### [Exercise requirements]
Go through the listing below from the line containing "camera: 20 degrees left, 5 degrees down" to its last line, retyping each line exactly and nothing else.

### [Extracted entries]
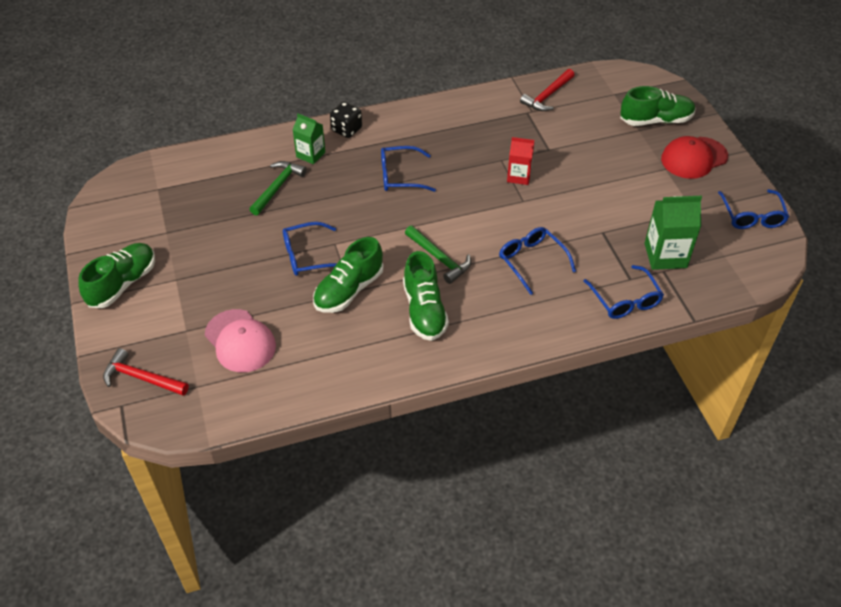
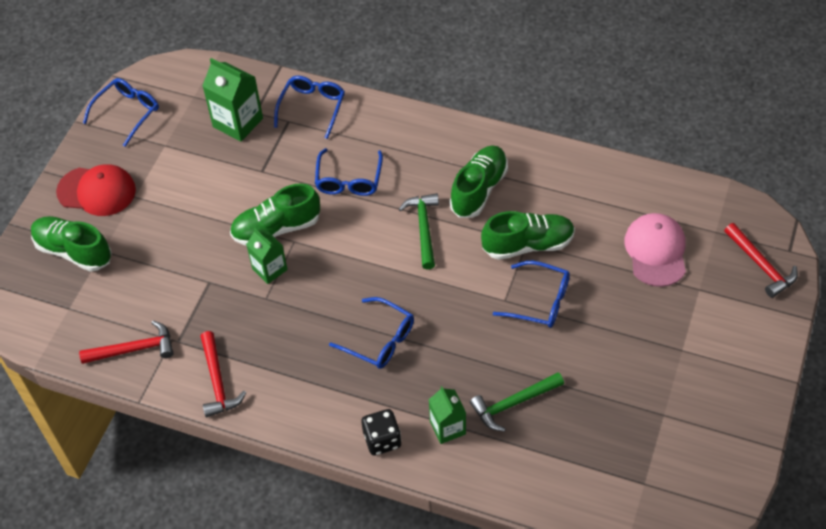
camera: 140 degrees left, 5 degrees up
(122, 284) = (737, 375): green shoe -> green shoe (276, 228)
(478, 107) = (217, 381): none -> red hammer
(519, 176) = (269, 269): red carton -> green carton

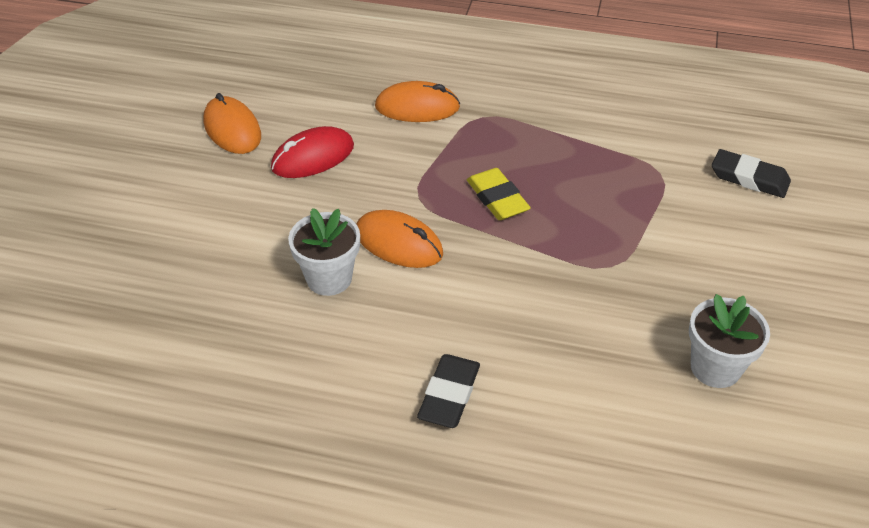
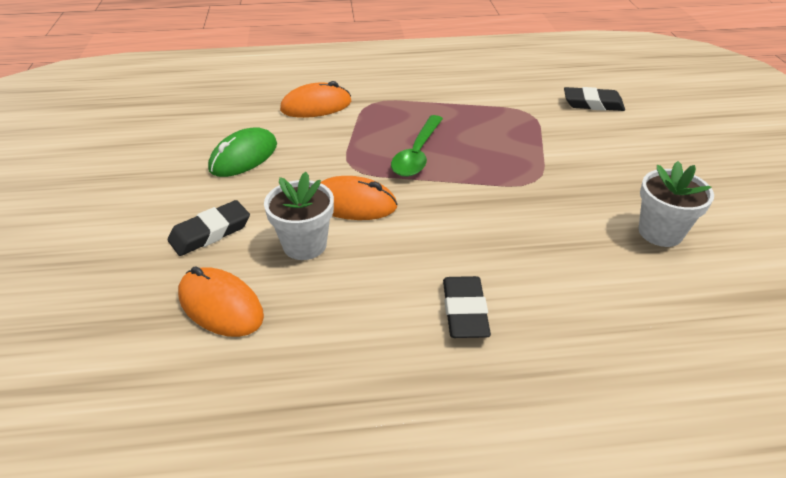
camera: 20 degrees left, 5 degrees down
(232, 129) = (159, 151): orange mouse -> orange mouse (220, 306)
(246, 240) = (210, 232): none -> black eraser
(313, 157) = (244, 157): red mouse -> green mouse
(497, 198) = (417, 154): yellow eraser -> green spoon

### [Reply]
camera: 20 degrees left, 5 degrees down
(232, 129) = (159, 151): orange mouse -> orange mouse (220, 306)
(246, 240) = (210, 232): none -> black eraser
(313, 157) = (244, 157): red mouse -> green mouse
(497, 198) = (417, 154): yellow eraser -> green spoon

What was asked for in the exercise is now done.